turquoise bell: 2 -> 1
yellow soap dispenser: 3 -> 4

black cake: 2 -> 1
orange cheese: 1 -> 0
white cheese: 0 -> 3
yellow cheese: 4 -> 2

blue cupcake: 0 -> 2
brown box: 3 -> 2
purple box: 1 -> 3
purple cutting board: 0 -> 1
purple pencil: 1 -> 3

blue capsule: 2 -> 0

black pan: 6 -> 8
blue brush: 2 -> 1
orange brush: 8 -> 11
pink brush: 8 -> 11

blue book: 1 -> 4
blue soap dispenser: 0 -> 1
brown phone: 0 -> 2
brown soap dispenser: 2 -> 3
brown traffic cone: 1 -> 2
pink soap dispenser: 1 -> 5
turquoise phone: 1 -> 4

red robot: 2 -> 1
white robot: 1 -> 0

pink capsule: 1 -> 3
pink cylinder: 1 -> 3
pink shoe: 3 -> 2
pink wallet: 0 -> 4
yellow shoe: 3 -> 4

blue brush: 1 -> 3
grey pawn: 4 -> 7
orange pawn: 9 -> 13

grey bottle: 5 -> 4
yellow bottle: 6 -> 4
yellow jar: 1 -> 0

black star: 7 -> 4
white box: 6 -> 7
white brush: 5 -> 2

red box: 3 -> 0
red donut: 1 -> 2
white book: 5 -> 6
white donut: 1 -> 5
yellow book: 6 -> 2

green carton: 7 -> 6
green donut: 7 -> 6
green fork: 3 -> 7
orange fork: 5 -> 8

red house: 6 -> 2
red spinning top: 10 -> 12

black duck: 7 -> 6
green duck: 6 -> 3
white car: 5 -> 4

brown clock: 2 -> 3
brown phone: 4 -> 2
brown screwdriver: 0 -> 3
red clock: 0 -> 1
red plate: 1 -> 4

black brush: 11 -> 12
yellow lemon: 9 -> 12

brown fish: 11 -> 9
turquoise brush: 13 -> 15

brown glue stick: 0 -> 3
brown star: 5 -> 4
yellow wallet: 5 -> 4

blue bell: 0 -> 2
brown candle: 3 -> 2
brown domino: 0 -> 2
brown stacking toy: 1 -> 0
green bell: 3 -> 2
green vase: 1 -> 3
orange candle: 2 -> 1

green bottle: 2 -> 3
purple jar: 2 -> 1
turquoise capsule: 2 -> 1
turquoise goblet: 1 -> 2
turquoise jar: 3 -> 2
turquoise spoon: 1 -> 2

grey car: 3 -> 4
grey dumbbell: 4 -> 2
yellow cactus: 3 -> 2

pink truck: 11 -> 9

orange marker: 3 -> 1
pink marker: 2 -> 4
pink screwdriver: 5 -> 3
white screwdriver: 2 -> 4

━━━

### Work to complete
Lines containing the word "orange" must all be returned from the material above.

### Answer box
orange cheese: 1 -> 0
orange brush: 8 -> 11
orange pawn: 9 -> 13
orange fork: 5 -> 8
orange candle: 2 -> 1
orange marker: 3 -> 1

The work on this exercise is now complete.